> Instructions for the task
Write out only the final part of the records below. It begins with the line that contains "plan.png: [308,252,533,385] ->" and ends with the last line.

> Material shown
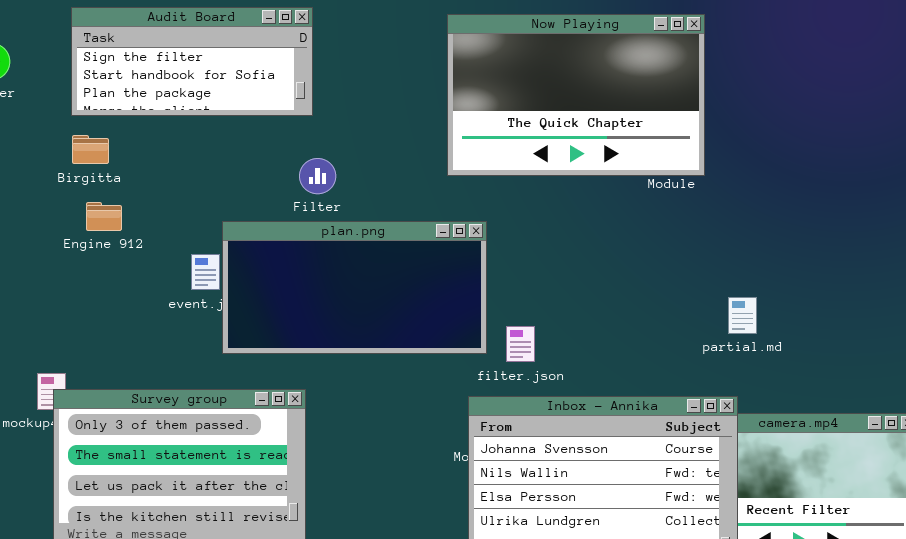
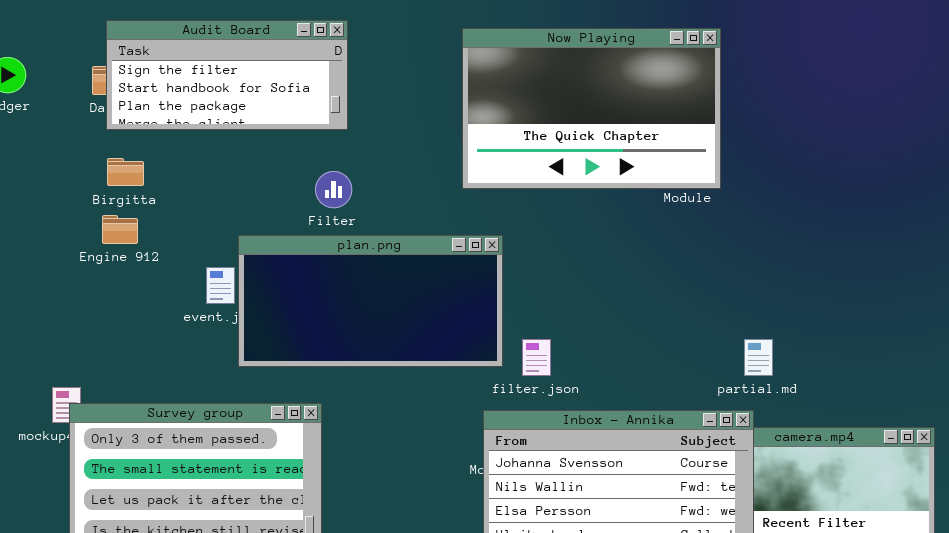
Audit Board: [71,7,313,116] -> [106,20,348,130], moved
Birgitta: [72,135,109,164] -> [107,158,144,186], moved
partial.md: [728,297,757,334] -> [744,339,773,376], moved

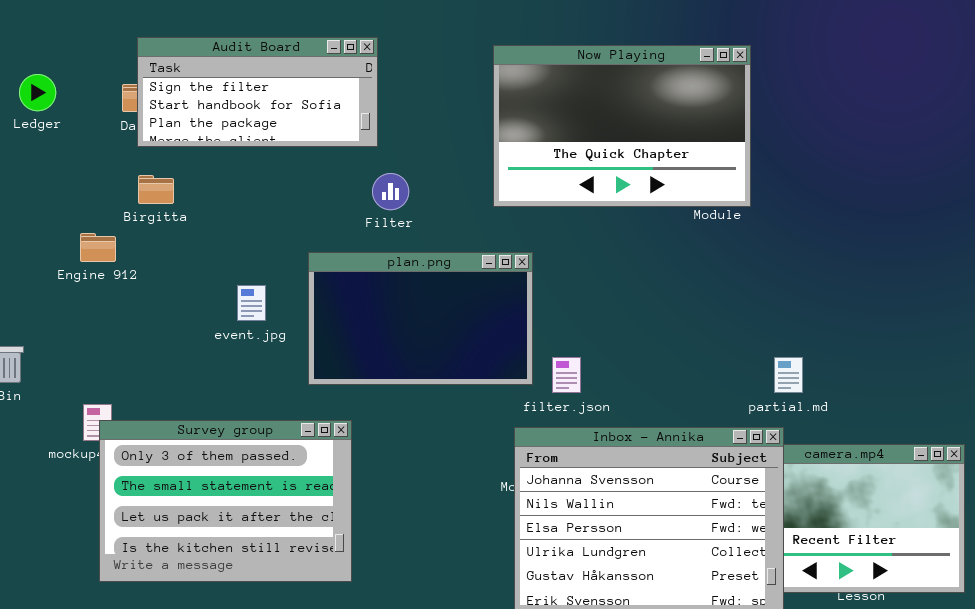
Filter: [315,171,352,208] -> [372,173,409,210], moved
Engine 912: [102,215,138,244] -> [80,233,116,262], moved
plan.png: [238,235,503,367] -> [308,252,533,385], resized

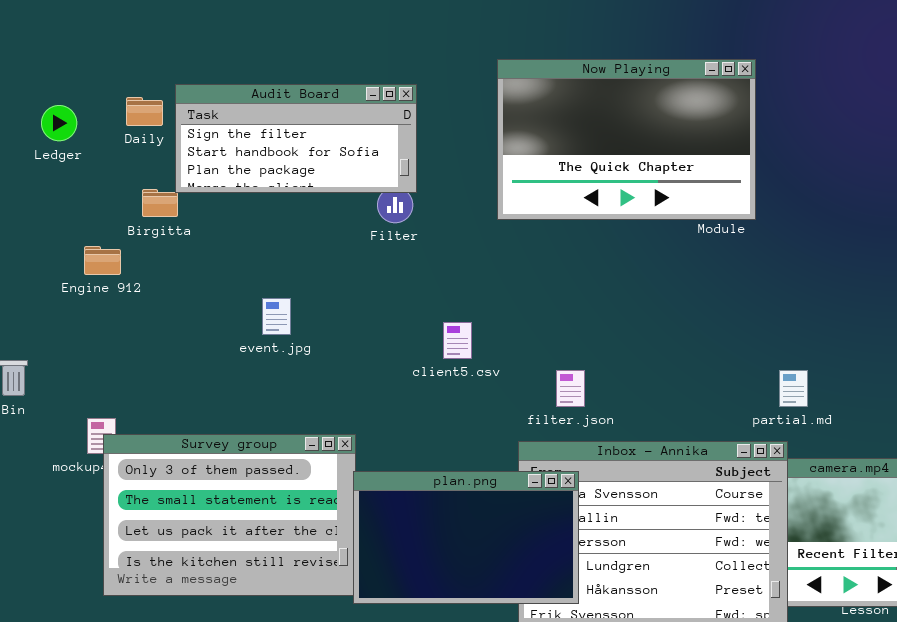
Audit Board: [137,37,378,147] -> [175,84,417,193], moved
Ledger: [19,74,56,111] -> [41,105,77,141], moved
plan.png: [308,252,533,385] -> [353,471,579,604], moved
event.jpg: [237,285,266,321] -> [262,298,291,335], moved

> Result
plan.png: [308,252,533,385] -> [353,471,579,604], moved
event.jpg: [237,285,266,321] -> [262,298,291,335], moved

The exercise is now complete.